• [WORK TASK]:
Write out the stretch of lines below that begins at the line with "IR3: TSOP4838 -> VS1838B" and ends at the line with "IR3 pin VCC: GND -> 5V", including both, exactly as given and nothing more.

DATA PROVIDED Start Marker

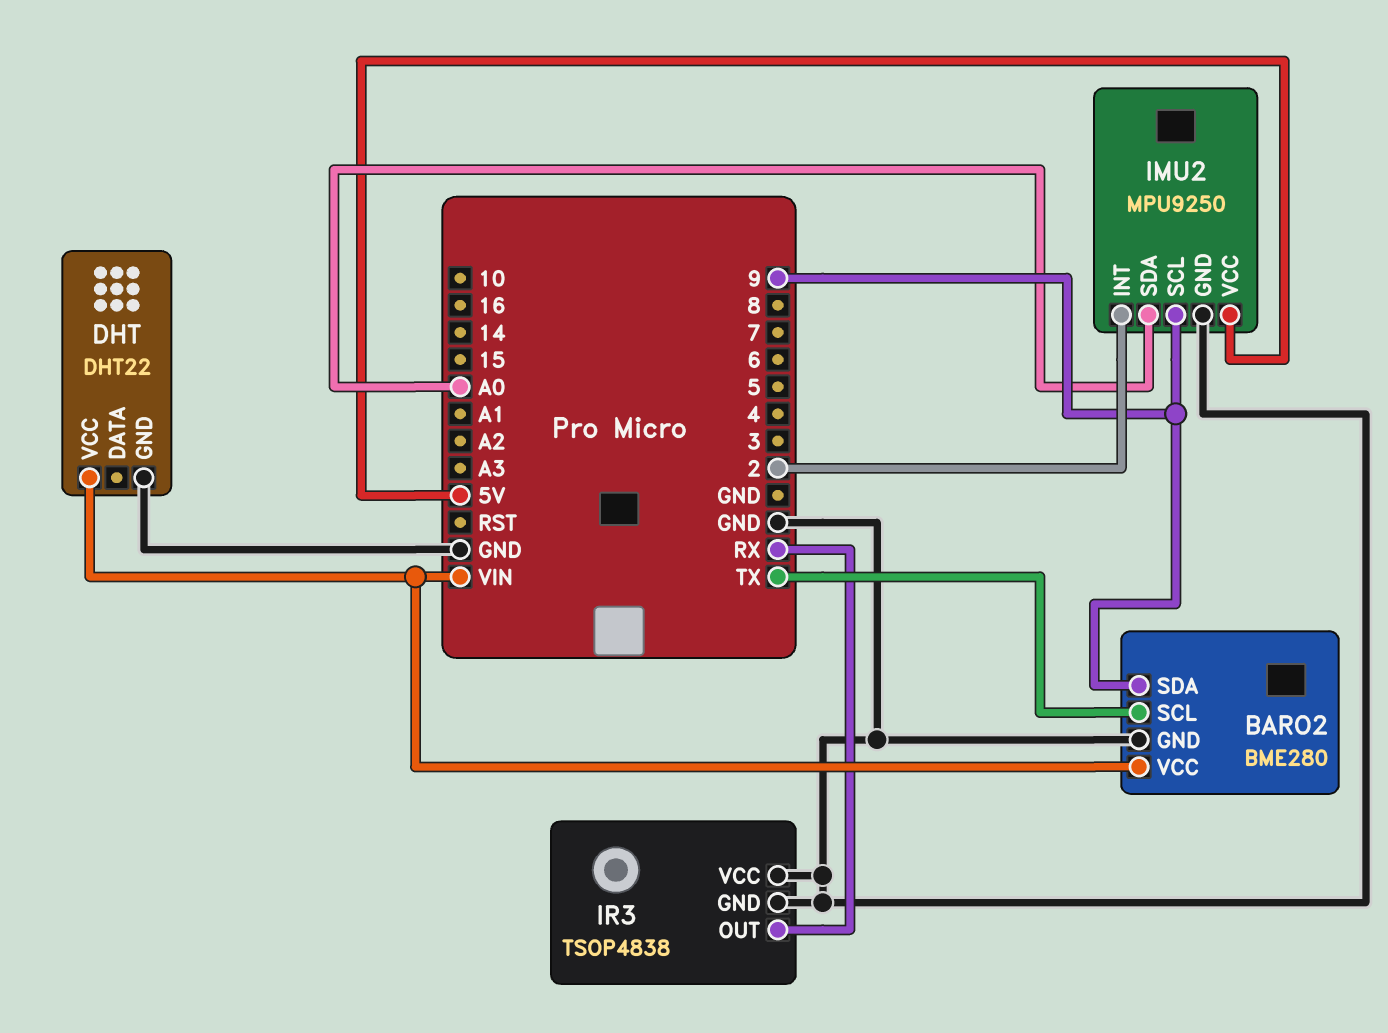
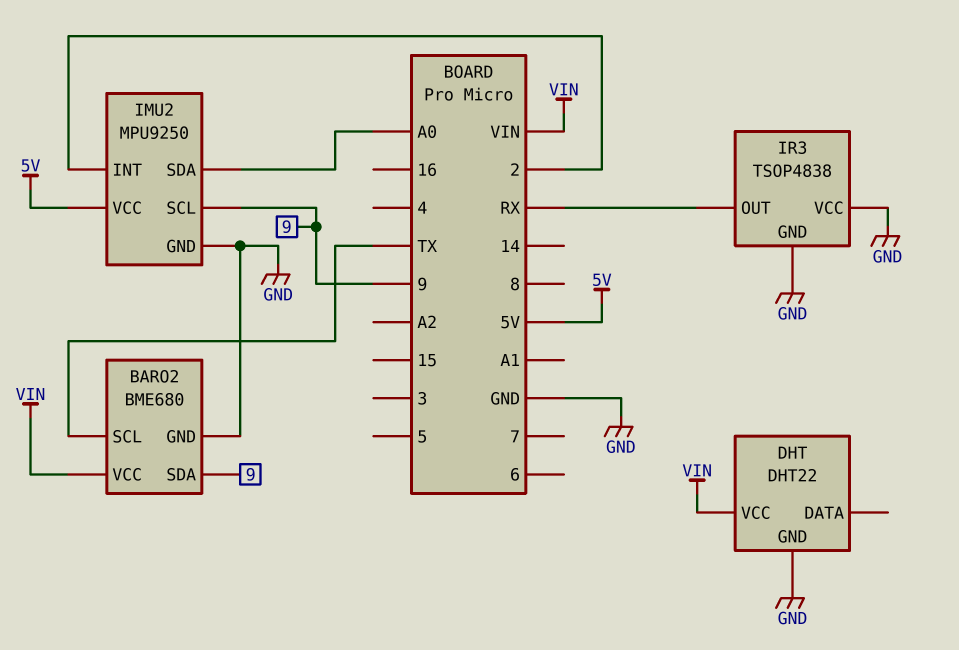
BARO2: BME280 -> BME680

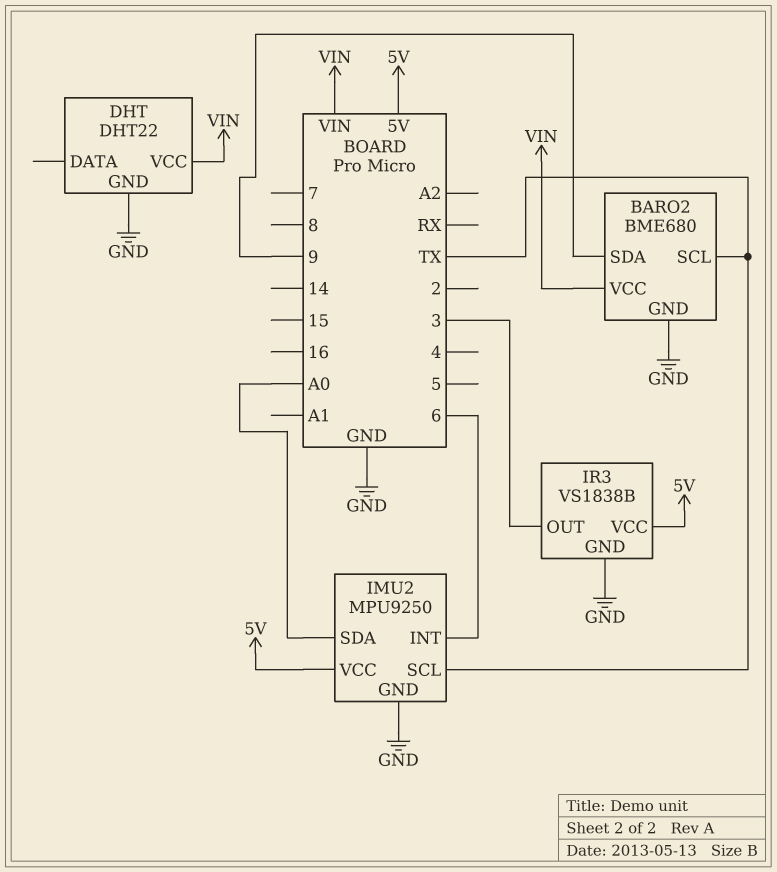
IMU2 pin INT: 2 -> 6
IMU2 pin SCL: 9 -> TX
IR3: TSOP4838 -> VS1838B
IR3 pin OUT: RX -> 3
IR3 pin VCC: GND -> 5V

DATA PROVIDED End Marker
DATA PROVIDED Start Marker

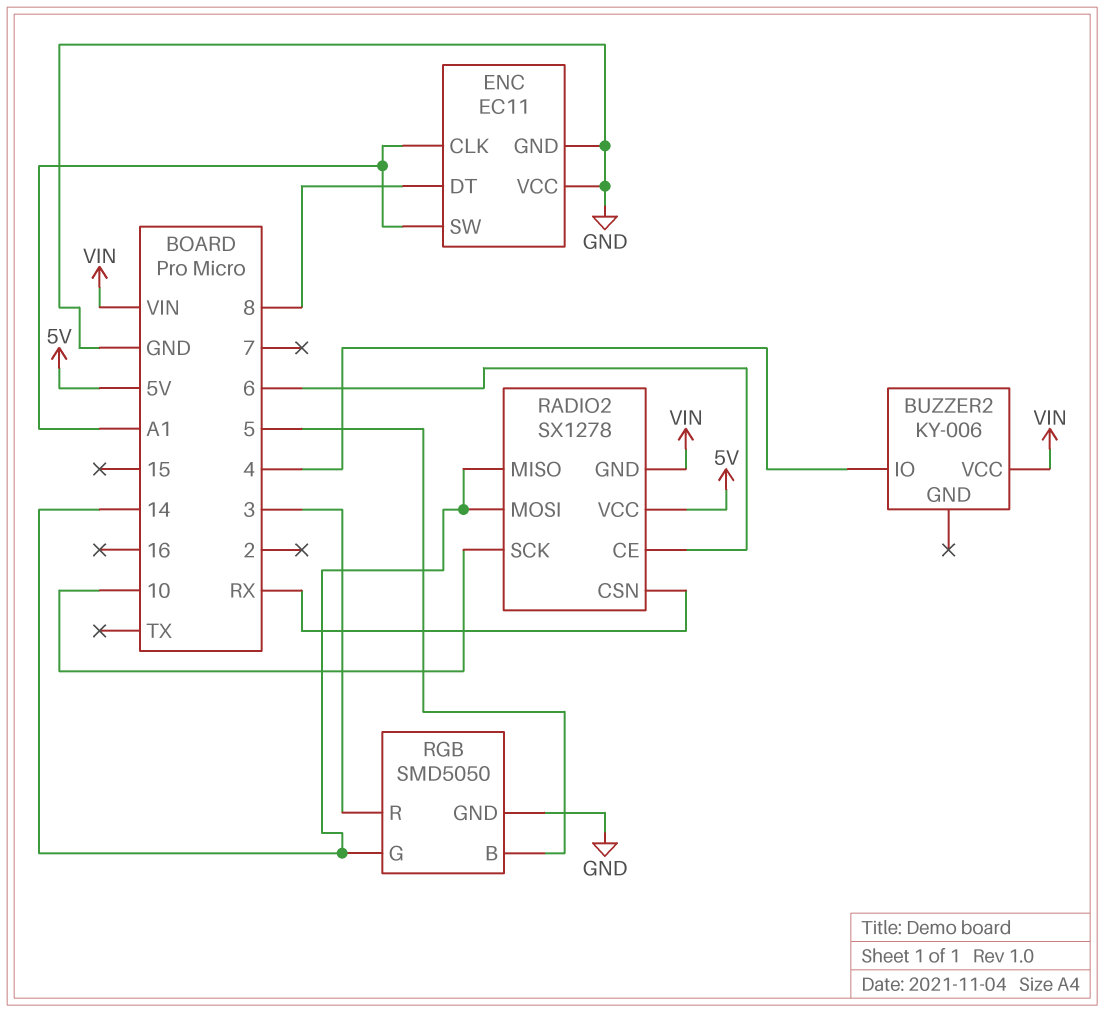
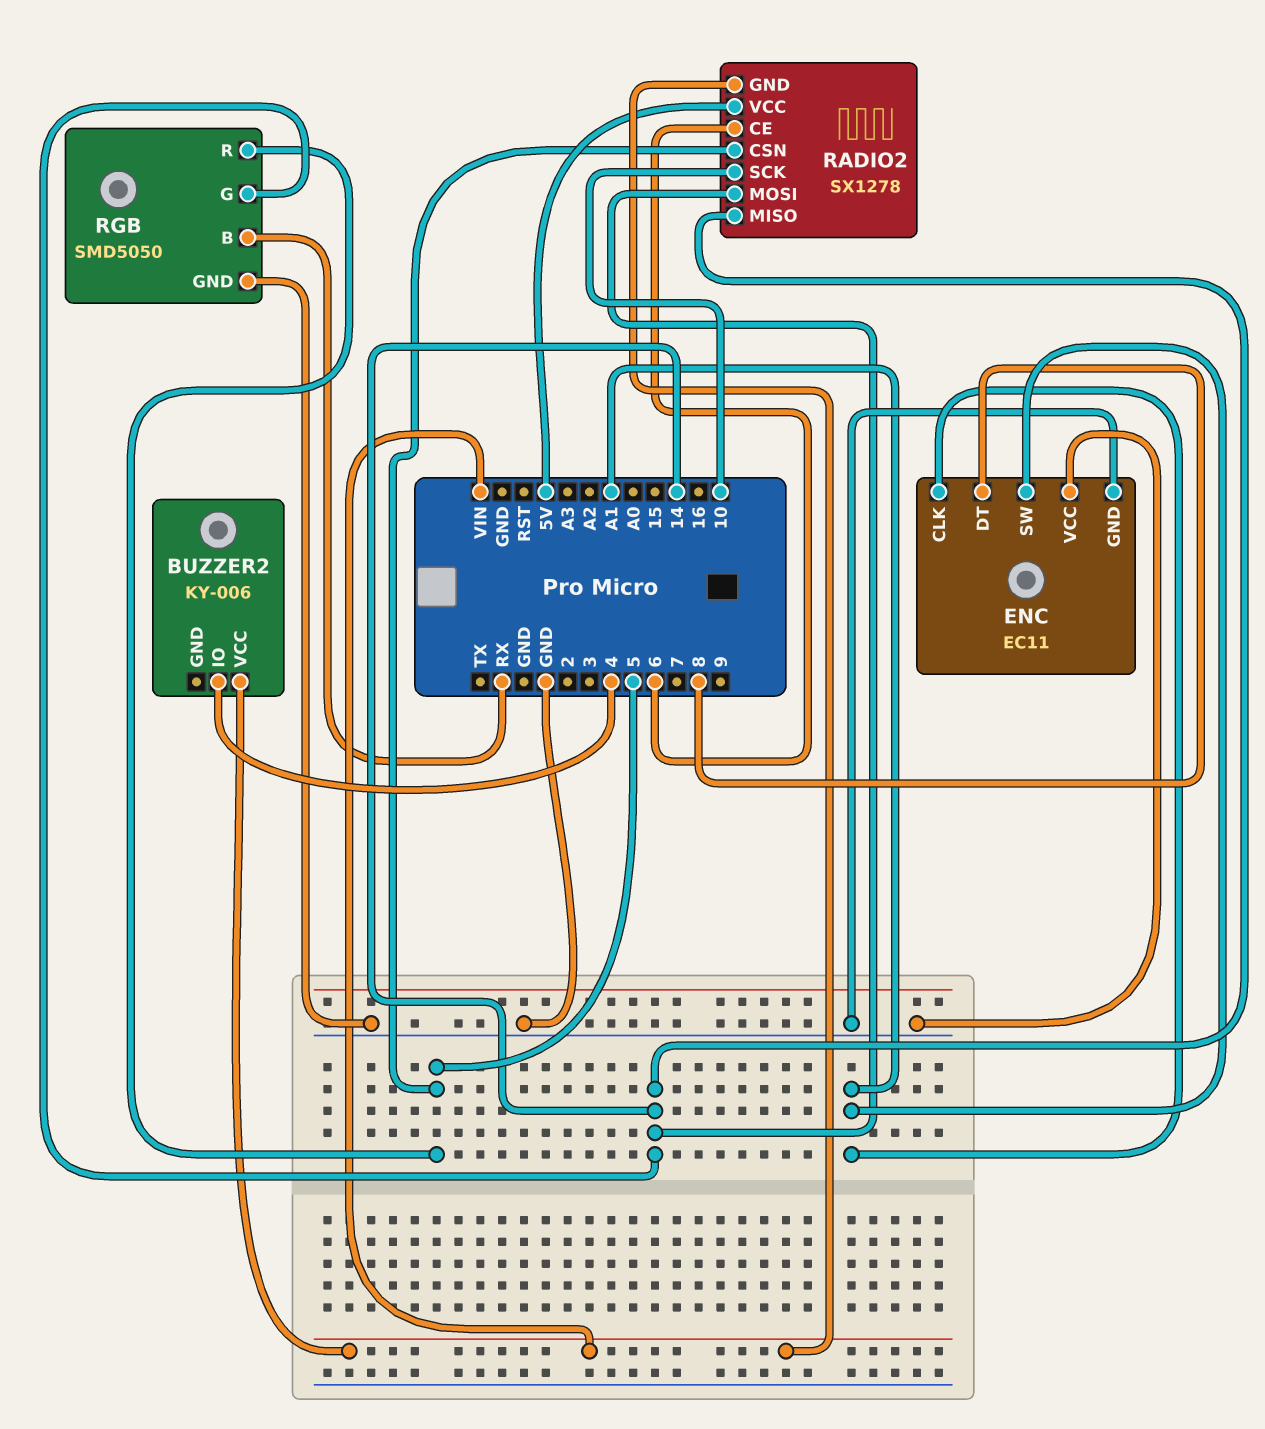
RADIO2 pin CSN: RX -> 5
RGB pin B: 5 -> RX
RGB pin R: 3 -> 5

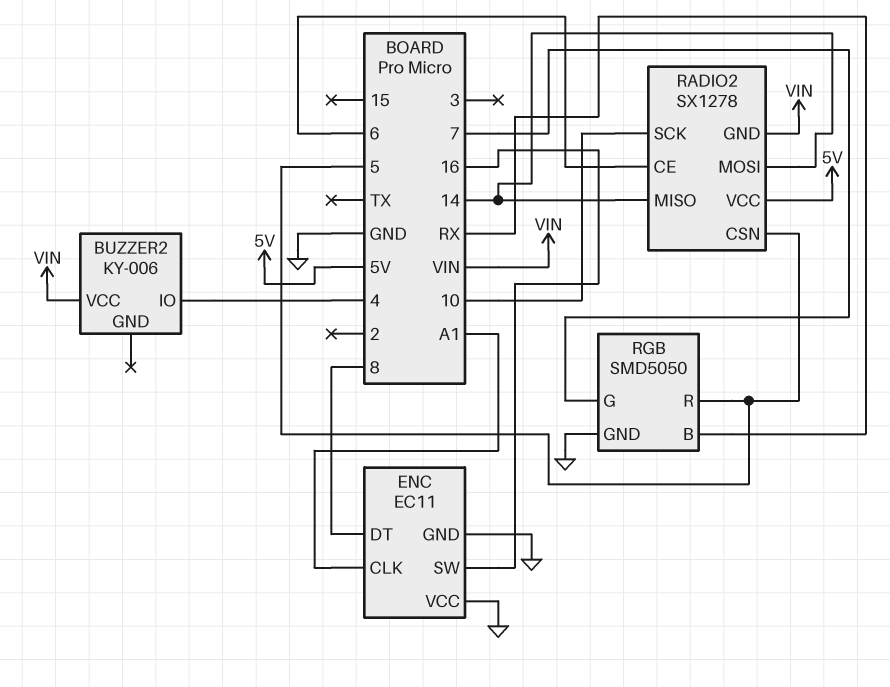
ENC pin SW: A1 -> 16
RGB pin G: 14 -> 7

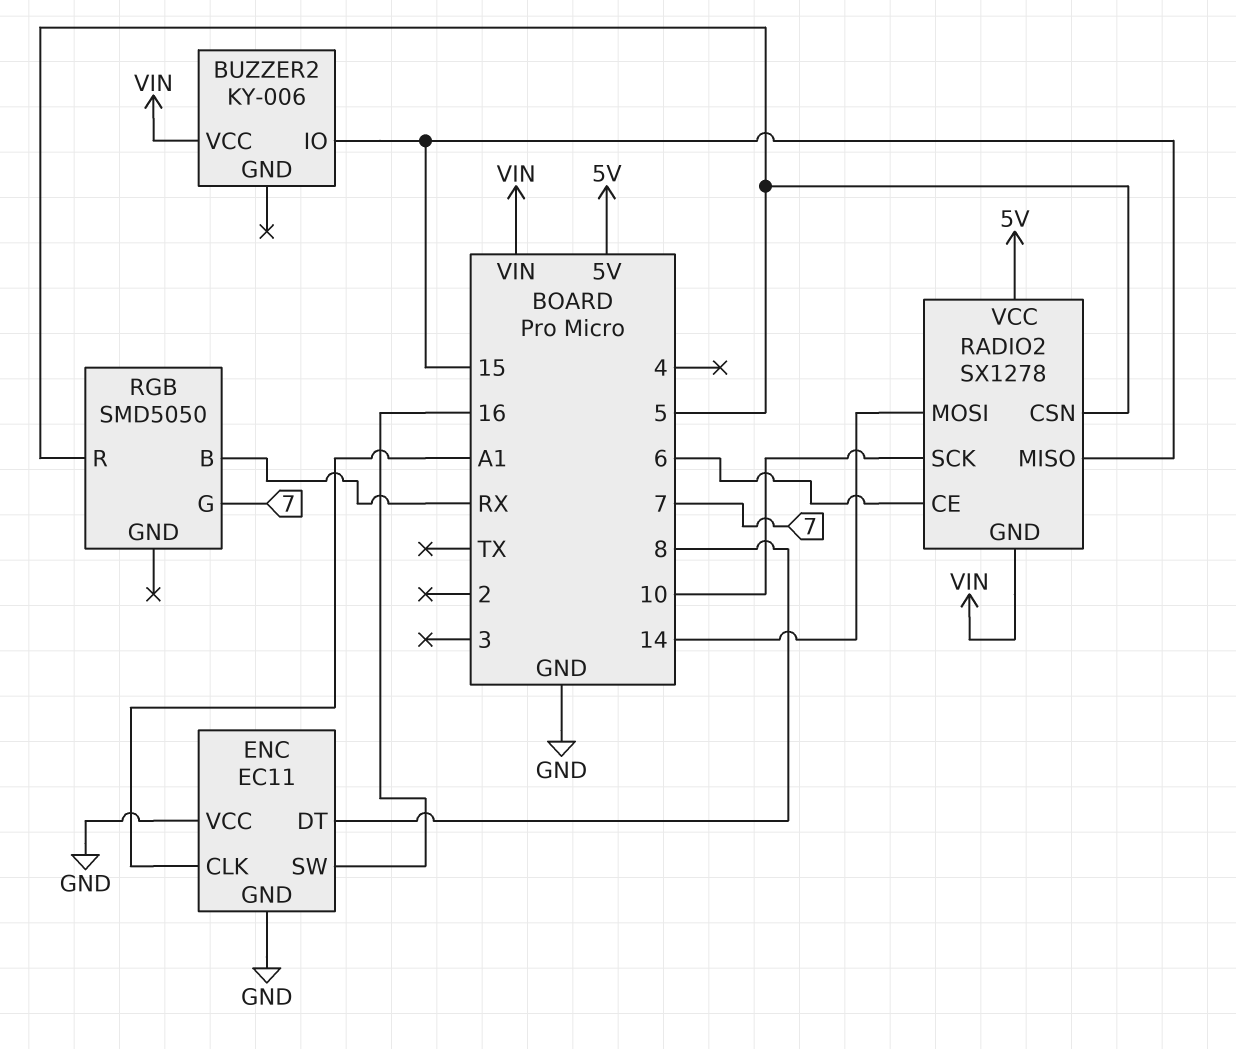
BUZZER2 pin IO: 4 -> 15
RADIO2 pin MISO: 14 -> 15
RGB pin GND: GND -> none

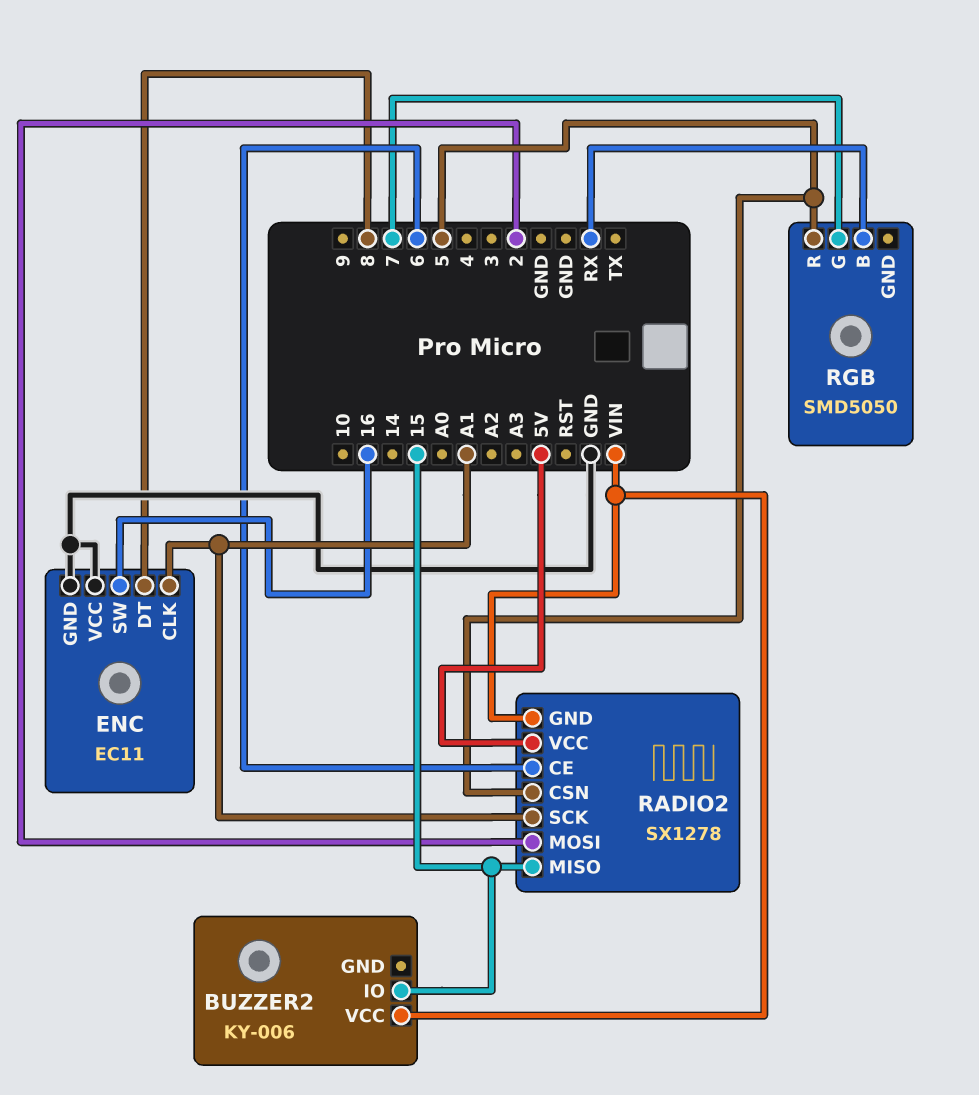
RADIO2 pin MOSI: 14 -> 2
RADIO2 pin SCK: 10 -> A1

DATA PROVIDED End Marker

• [PROBLEM SOLUTION]:
IR3: TSOP4838 -> VS1838B
IR3 pin OUT: RX -> 3
IR3 pin VCC: GND -> 5V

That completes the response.